> Exercise directions: After locating the line that contains "NTC104: 22k (VCC, W12) -> 1k (VCC, W12)" in the following entries, reproduce it and each later line exactly, including the last.

> Change detection outputs:
※
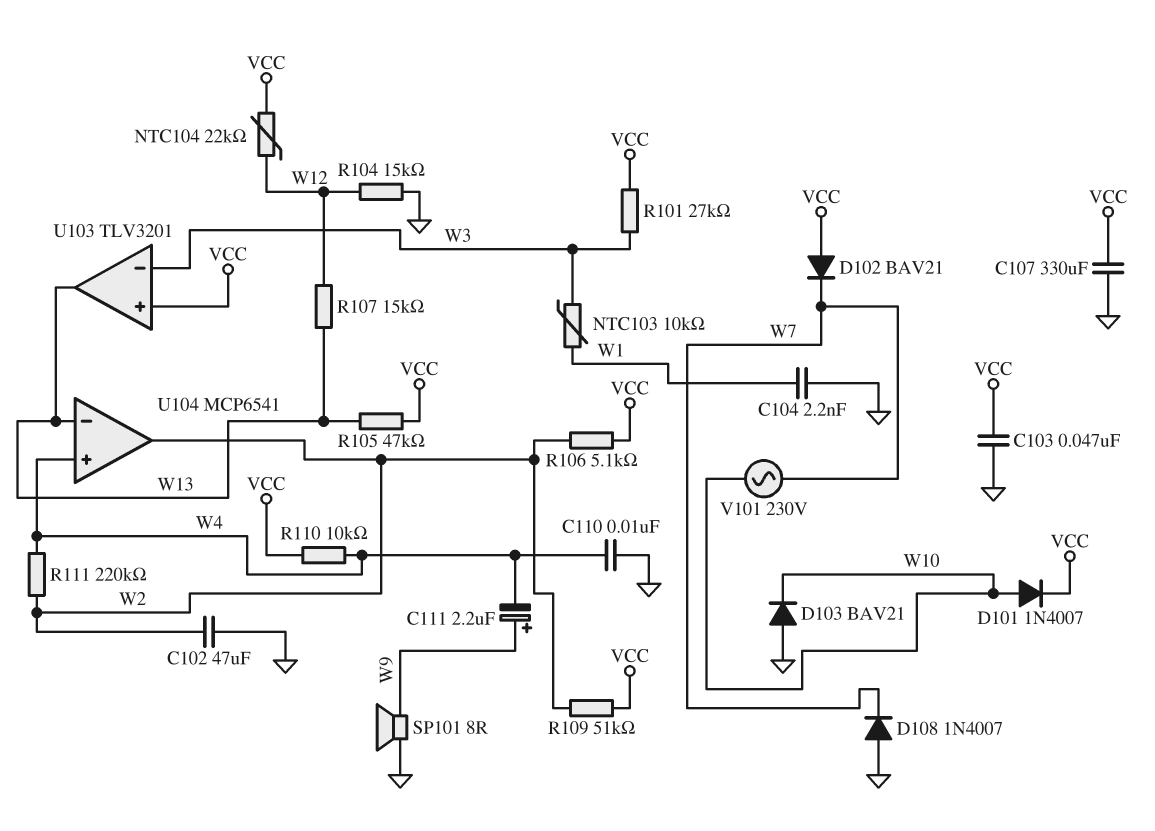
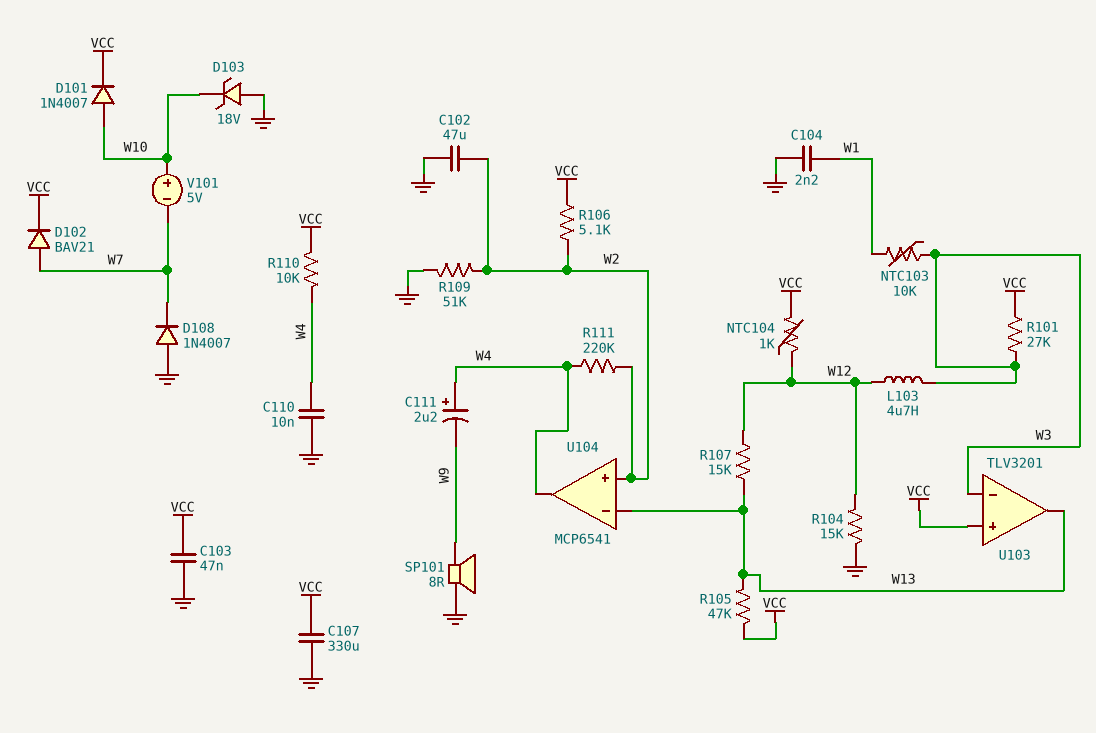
C111: 2.2uF (plus W9, minus W4) -> 2.2uF (plus W4, minus W9)
D102: diode BAV21 (A VCC, K W7) -> diode BAV21 (A W7, K VCC)
D103: diode BAV21 (A GND, K W10) -> zener 18V (A GND, K W10)
L103: none -> 4.7uH (W3, W12)
NTC104: 22k (VCC, W12) -> 1k (VCC, W12)
R109: 51k (VCC, W2) -> 51k (GND, W2)
U104 pin in+: W4 -> W2
U104 pin out: W2 -> W4
V101: AC 230V (W7, W10) -> 5V (plus W10, minus W7)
※
> Solution to this task:
NTC104: 22k (VCC, W12) -> 1k (VCC, W12)
R109: 51k (VCC, W2) -> 51k (GND, W2)
U104 pin in+: W4 -> W2
U104 pin out: W2 -> W4
V101: AC 230V (W7, W10) -> 5V (plus W10, minus W7)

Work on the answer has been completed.